• _ASSIGNED TASK_: Print out each record below, unaltered and complete, without its images.

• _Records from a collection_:
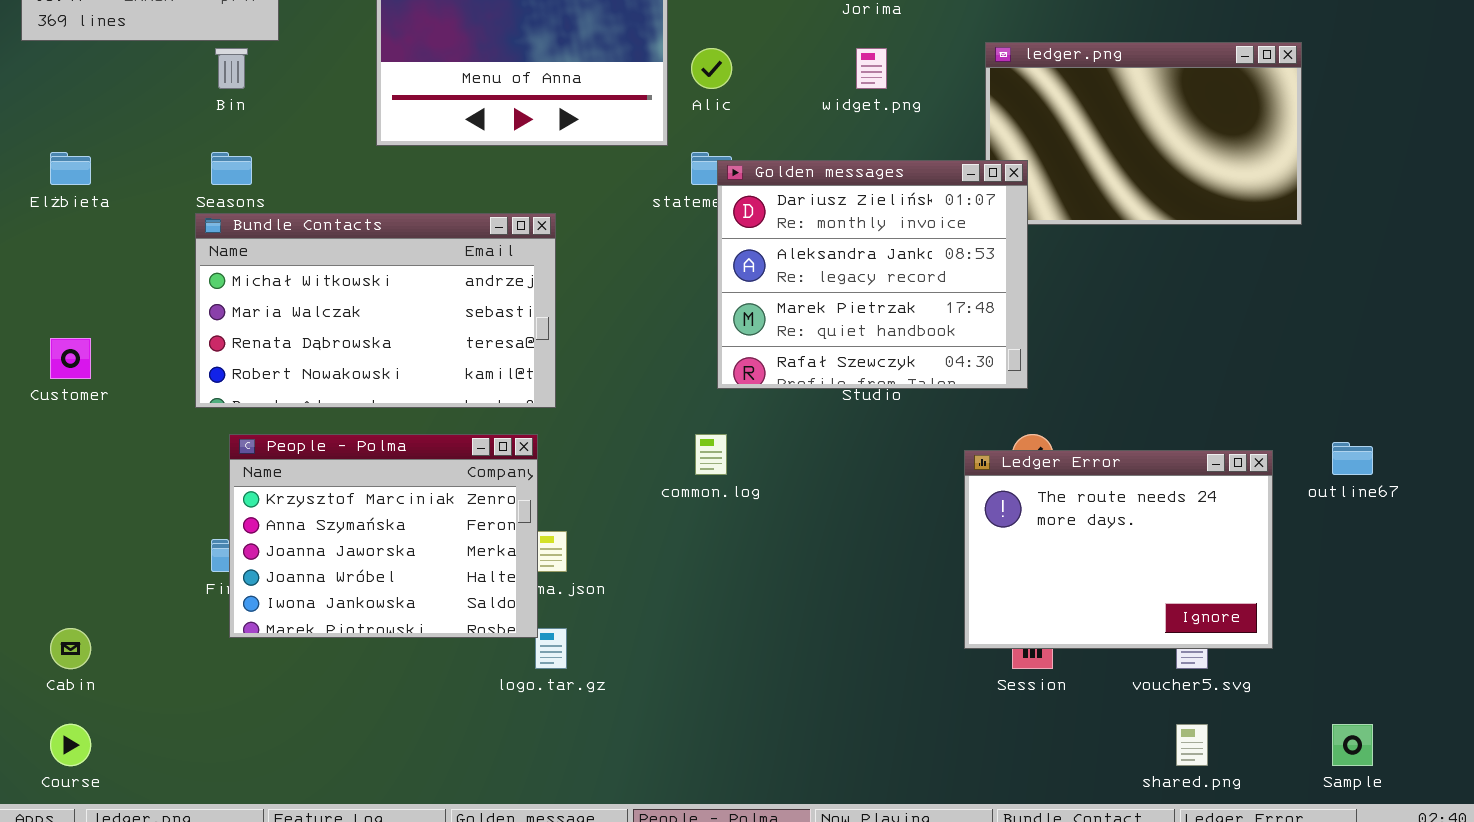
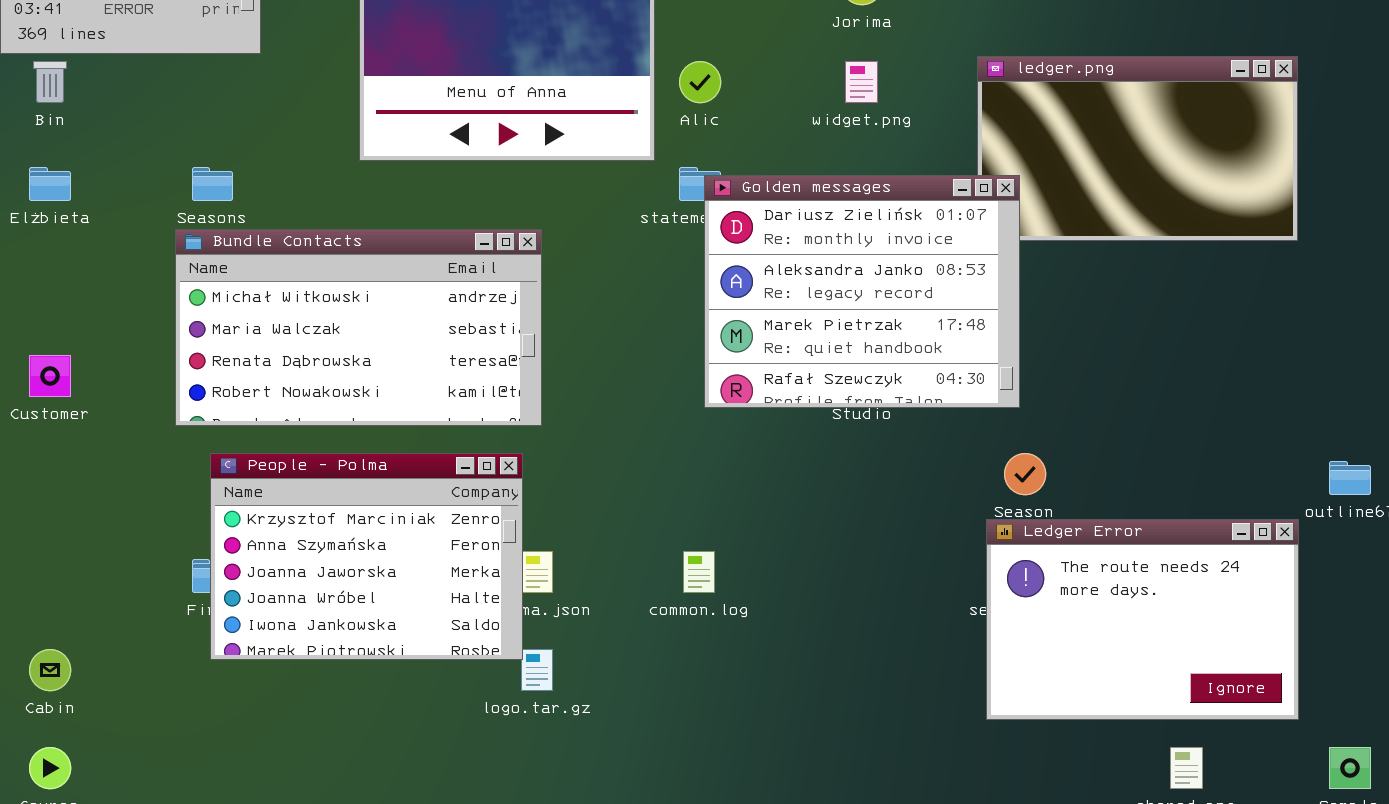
Bin: [215,48,248,89] -> [33,61,67,103], moved
common.log: [695,434,727,475] -> [683,551,715,593], moved
Ledger Error: [964,450,1273,649] -> [986,519,1299,720], moved

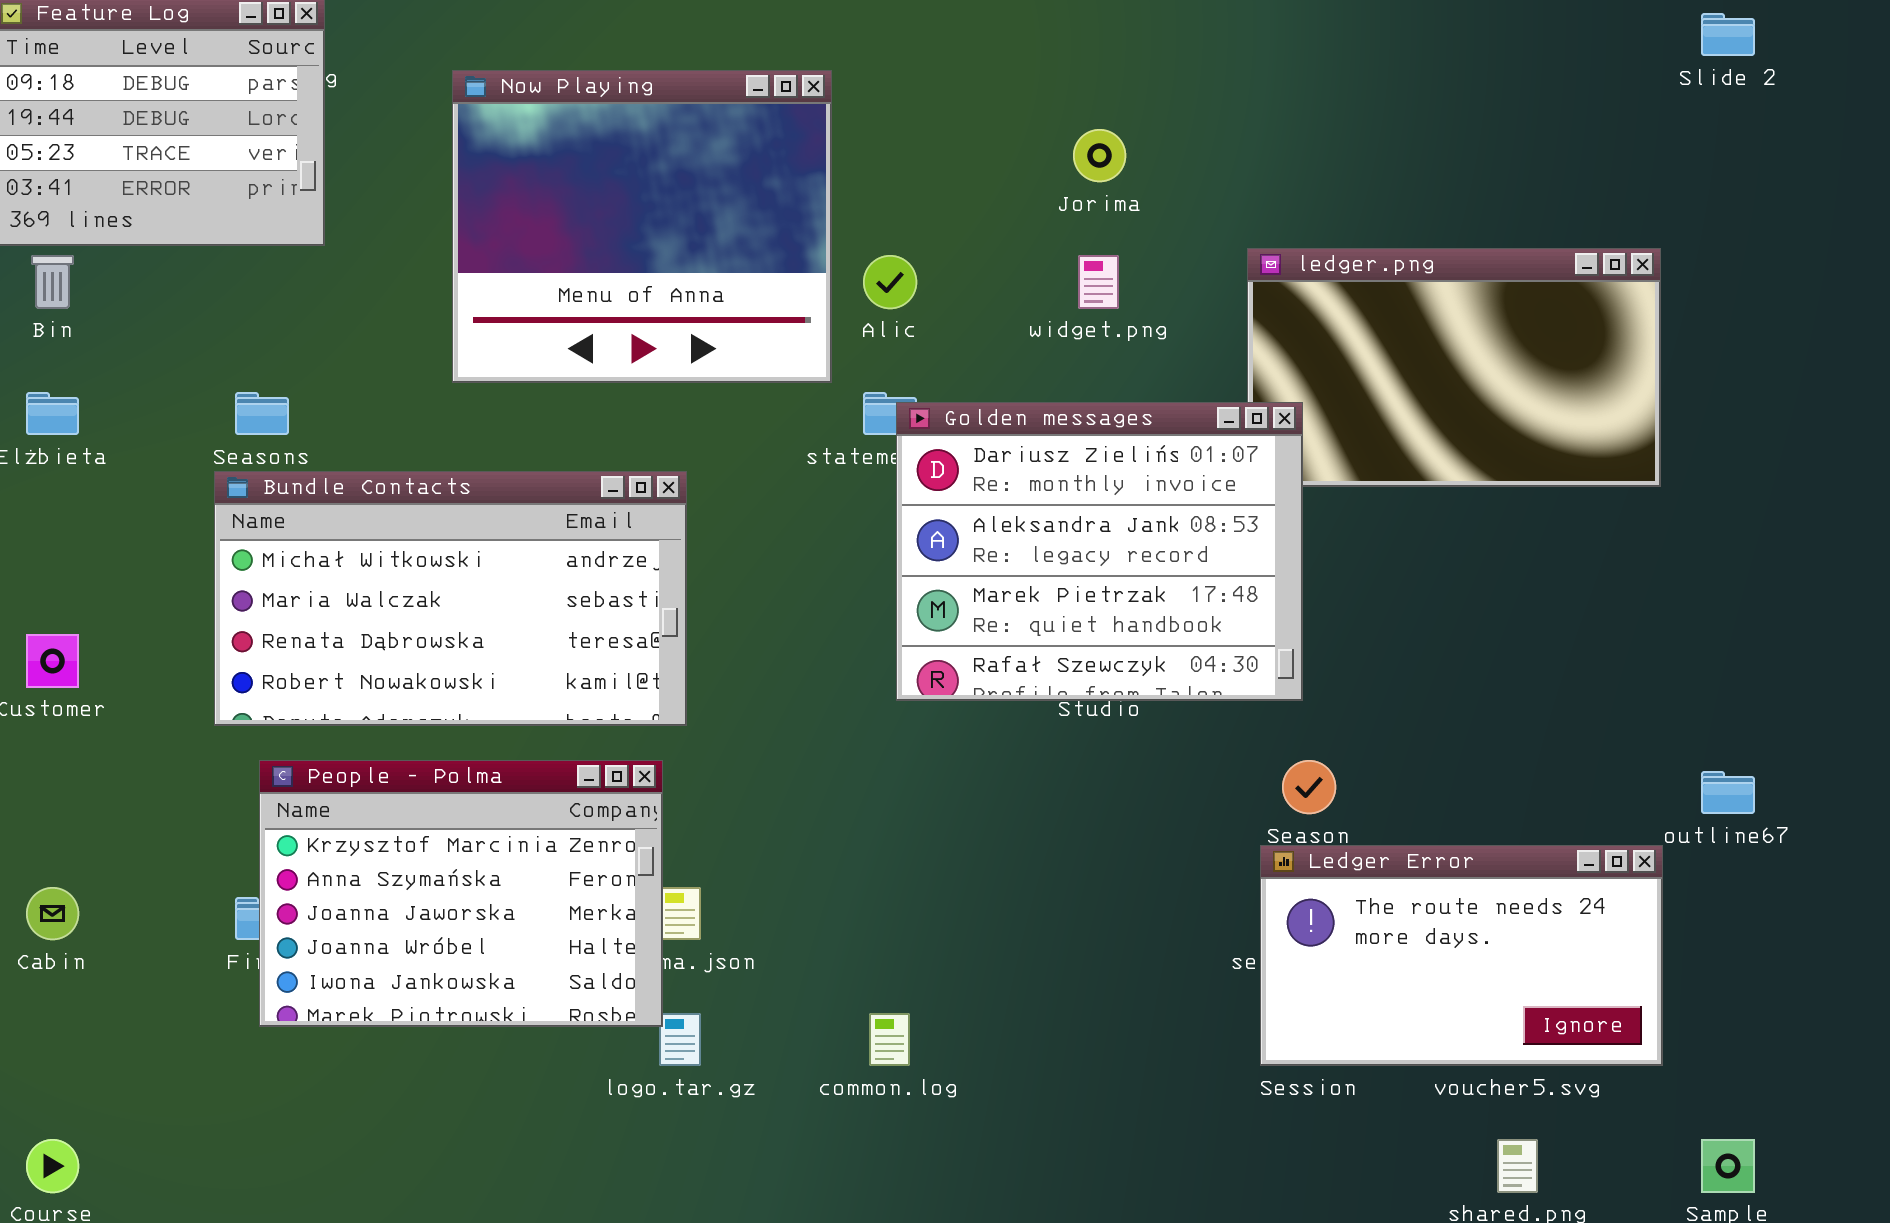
Ledger Error: [986,519,1299,720] -> [1260,845,1663,1066], resized
common.log: [683,551,715,593] -> [869,1013,910,1066], moved
Cabin: [29,649,71,691] -> [26,887,79,940], moved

• _EXERCISE RESPONSE_:
Bin: [215,48,248,89] -> [33,61,67,103], moved
common.log: [695,434,727,475] -> [683,551,715,593], moved
Ledger Error: [964,450,1273,649] -> [986,519,1299,720], moved

Ledger Error: [986,519,1299,720] -> [1260,845,1663,1066], resized
common.log: [683,551,715,593] -> [869,1013,910,1066], moved
Cabin: [29,649,71,691] -> [26,887,79,940], moved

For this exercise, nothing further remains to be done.